Exercise aim:
Below are some records; quote exactly the lines from the one that contains "U103: MCP4726 -> MCP4725" through the one that contains "V1: AC 6V (AGND, SIG) -> AC 2V (AGND, SIG)", inclusive, and no others.

Data to use:
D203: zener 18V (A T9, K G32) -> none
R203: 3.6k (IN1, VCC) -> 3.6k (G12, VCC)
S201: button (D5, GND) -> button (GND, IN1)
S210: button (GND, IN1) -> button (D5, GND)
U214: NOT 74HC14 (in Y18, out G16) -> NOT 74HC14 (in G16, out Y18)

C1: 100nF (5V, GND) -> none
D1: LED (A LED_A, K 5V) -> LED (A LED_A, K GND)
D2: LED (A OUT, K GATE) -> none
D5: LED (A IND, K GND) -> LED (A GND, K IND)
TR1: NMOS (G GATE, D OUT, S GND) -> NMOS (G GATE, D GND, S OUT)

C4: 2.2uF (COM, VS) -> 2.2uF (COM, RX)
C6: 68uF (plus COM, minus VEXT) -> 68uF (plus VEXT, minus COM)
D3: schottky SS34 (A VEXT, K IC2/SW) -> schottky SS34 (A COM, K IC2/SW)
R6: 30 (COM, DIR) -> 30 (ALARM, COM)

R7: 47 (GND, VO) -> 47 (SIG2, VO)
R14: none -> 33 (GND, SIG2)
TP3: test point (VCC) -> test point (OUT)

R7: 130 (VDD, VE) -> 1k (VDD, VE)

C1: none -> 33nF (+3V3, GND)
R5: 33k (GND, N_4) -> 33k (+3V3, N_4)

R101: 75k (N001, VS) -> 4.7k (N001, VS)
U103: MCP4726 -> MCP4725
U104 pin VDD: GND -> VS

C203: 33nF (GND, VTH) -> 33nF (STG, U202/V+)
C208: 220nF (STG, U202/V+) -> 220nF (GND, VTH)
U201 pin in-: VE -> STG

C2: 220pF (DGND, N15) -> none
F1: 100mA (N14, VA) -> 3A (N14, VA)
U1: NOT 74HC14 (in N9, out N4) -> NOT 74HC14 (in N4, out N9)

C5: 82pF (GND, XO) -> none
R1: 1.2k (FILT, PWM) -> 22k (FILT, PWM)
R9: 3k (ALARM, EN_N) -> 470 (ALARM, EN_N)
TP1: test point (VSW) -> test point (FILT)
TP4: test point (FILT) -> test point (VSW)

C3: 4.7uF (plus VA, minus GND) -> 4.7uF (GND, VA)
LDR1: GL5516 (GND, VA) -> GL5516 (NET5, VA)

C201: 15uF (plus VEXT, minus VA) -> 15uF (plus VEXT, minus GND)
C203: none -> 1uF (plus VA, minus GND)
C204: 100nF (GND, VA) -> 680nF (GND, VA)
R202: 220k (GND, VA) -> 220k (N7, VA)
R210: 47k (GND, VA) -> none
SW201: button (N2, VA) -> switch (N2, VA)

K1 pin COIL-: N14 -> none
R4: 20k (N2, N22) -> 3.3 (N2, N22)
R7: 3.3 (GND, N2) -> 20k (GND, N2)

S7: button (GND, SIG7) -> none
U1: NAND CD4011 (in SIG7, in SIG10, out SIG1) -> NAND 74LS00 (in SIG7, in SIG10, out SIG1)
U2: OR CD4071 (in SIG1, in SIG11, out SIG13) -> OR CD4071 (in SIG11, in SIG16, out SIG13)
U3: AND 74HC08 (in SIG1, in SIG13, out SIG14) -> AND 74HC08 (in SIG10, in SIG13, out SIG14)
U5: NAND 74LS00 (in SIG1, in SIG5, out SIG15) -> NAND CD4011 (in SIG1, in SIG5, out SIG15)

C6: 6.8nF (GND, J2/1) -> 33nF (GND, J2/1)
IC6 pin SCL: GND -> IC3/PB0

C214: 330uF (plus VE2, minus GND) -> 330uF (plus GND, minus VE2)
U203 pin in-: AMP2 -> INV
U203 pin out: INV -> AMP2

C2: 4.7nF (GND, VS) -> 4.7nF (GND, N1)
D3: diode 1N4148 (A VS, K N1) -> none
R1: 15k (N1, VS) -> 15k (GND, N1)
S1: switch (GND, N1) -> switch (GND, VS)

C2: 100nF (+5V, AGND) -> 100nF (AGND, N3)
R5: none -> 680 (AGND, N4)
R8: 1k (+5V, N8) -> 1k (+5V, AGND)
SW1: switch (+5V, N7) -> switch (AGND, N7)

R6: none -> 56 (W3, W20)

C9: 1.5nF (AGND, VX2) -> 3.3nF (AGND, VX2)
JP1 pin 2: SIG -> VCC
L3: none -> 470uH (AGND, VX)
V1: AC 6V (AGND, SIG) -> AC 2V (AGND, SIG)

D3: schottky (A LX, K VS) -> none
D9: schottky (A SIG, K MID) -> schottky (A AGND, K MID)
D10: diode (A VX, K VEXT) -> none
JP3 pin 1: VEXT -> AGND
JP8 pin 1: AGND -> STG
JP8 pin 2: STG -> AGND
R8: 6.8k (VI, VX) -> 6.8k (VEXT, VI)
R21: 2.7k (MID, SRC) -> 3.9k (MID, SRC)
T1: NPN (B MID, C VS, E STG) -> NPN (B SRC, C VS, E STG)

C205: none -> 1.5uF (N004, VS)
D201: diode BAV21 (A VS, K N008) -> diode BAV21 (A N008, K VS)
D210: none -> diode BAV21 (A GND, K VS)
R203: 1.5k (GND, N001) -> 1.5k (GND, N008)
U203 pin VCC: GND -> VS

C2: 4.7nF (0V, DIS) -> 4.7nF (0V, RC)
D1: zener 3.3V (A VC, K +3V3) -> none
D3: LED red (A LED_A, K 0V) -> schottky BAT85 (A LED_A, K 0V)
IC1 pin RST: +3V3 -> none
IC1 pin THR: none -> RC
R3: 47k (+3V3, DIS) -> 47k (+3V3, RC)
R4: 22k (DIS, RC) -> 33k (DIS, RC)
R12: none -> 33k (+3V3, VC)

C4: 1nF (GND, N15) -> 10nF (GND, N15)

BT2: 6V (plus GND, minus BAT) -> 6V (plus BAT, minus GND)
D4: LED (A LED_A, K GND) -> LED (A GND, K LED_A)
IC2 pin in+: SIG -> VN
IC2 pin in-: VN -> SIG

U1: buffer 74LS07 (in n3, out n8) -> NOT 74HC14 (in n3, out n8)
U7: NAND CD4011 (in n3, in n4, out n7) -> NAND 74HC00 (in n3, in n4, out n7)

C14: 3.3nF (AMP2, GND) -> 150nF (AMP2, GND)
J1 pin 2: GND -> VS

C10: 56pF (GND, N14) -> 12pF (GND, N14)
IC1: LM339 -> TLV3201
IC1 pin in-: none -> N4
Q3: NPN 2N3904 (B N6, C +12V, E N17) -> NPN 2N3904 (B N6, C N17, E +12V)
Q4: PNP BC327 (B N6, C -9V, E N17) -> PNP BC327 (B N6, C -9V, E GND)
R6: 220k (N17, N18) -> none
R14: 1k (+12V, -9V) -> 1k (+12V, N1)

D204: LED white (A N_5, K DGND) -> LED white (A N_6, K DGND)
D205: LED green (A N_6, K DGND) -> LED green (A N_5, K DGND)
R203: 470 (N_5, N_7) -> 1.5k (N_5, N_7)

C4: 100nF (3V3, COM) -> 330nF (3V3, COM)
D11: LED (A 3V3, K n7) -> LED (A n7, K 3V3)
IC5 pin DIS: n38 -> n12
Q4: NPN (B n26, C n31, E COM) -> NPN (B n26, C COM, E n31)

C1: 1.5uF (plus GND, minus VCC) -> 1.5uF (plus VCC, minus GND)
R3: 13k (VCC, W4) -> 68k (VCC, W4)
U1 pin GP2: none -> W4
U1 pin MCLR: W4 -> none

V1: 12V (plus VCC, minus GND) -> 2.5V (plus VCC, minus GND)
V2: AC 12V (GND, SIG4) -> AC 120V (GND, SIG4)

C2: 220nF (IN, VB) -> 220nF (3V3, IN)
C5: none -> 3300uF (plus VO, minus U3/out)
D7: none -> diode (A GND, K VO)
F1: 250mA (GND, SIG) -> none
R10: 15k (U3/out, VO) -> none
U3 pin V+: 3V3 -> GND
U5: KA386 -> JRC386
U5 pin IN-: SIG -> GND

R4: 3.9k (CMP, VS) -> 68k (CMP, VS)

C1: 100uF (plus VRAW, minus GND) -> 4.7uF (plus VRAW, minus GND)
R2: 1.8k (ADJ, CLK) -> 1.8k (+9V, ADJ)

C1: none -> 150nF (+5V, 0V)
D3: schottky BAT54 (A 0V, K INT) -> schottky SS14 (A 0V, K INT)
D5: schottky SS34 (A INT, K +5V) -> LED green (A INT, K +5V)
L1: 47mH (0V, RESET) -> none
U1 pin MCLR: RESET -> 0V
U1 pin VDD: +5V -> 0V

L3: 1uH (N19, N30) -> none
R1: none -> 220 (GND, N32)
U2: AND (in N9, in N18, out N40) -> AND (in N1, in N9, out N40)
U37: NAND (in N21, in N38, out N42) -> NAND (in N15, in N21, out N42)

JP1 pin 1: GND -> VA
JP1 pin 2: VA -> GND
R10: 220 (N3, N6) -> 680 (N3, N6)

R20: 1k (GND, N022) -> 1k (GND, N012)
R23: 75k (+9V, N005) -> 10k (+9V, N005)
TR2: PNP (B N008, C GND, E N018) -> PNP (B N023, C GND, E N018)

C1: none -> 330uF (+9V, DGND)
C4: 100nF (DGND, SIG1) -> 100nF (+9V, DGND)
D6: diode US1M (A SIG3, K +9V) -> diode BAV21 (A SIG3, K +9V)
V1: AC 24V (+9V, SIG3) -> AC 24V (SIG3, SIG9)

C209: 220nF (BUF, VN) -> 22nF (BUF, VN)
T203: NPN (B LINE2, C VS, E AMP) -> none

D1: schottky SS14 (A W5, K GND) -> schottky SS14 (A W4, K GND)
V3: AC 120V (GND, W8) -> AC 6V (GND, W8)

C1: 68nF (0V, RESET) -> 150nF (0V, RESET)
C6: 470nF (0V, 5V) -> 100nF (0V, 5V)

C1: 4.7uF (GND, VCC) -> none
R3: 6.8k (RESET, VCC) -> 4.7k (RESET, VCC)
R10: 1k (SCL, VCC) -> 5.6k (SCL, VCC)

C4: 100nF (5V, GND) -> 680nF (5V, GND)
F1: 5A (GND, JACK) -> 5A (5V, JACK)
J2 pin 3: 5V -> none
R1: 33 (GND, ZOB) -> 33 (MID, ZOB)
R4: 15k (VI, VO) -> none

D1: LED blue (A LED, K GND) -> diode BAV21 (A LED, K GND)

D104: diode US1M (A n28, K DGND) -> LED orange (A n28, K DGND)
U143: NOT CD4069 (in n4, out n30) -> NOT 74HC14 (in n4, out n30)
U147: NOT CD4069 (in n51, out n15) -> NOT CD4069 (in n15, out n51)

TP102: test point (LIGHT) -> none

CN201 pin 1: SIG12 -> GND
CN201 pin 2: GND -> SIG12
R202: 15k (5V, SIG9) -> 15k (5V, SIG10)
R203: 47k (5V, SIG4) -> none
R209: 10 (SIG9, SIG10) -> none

Solved problem:
U103: MCP4726 -> MCP4725
U104 pin VDD: GND -> VS

C203: 33nF (GND, VTH) -> 33nF (STG, U202/V+)
C208: 220nF (STG, U202/V+) -> 220nF (GND, VTH)
U201 pin in-: VE -> STG

C2: 220pF (DGND, N15) -> none
F1: 100mA (N14, VA) -> 3A (N14, VA)
U1: NOT 74HC14 (in N9, out N4) -> NOT 74HC14 (in N4, out N9)

C5: 82pF (GND, XO) -> none
R1: 1.2k (FILT, PWM) -> 22k (FILT, PWM)
R9: 3k (ALARM, EN_N) -> 470 (ALARM, EN_N)
TP1: test point (VSW) -> test point (FILT)
TP4: test point (FILT) -> test point (VSW)

C3: 4.7uF (plus VA, minus GND) -> 4.7uF (GND, VA)
LDR1: GL5516 (GND, VA) -> GL5516 (NET5, VA)

C201: 15uF (plus VEXT, minus VA) -> 15uF (plus VEXT, minus GND)
C203: none -> 1uF (plus VA, minus GND)
C204: 100nF (GND, VA) -> 680nF (GND, VA)
R202: 220k (GND, VA) -> 220k (N7, VA)
R210: 47k (GND, VA) -> none
SW201: button (N2, VA) -> switch (N2, VA)

K1 pin COIL-: N14 -> none
R4: 20k (N2, N22) -> 3.3 (N2, N22)
R7: 3.3 (GND, N2) -> 20k (GND, N2)

S7: button (GND, SIG7) -> none
U1: NAND CD4011 (in SIG7, in SIG10, out SIG1) -> NAND 74LS00 (in SIG7, in SIG10, out SIG1)
U2: OR CD4071 (in SIG1, in SIG11, out SIG13) -> OR CD4071 (in SIG11, in SIG16, out SIG13)
U3: AND 74HC08 (in SIG1, in SIG13, out SIG14) -> AND 74HC08 (in SIG10, in SIG13, out SIG14)
U5: NAND 74LS00 (in SIG1, in SIG5, out SIG15) -> NAND CD4011 (in SIG1, in SIG5, out SIG15)

C6: 6.8nF (GND, J2/1) -> 33nF (GND, J2/1)
IC6 pin SCL: GND -> IC3/PB0

C214: 330uF (plus VE2, minus GND) -> 330uF (plus GND, minus VE2)
U203 pin in-: AMP2 -> INV
U203 pin out: INV -> AMP2

C2: 4.7nF (GND, VS) -> 4.7nF (GND, N1)
D3: diode 1N4148 (A VS, K N1) -> none
R1: 15k (N1, VS) -> 15k (GND, N1)
S1: switch (GND, N1) -> switch (GND, VS)

C2: 100nF (+5V, AGND) -> 100nF (AGND, N3)
R5: none -> 680 (AGND, N4)
R8: 1k (+5V, N8) -> 1k (+5V, AGND)
SW1: switch (+5V, N7) -> switch (AGND, N7)

R6: none -> 56 (W3, W20)

C9: 1.5nF (AGND, VX2) -> 3.3nF (AGND, VX2)
JP1 pin 2: SIG -> VCC
L3: none -> 470uH (AGND, VX)
V1: AC 6V (AGND, SIG) -> AC 2V (AGND, SIG)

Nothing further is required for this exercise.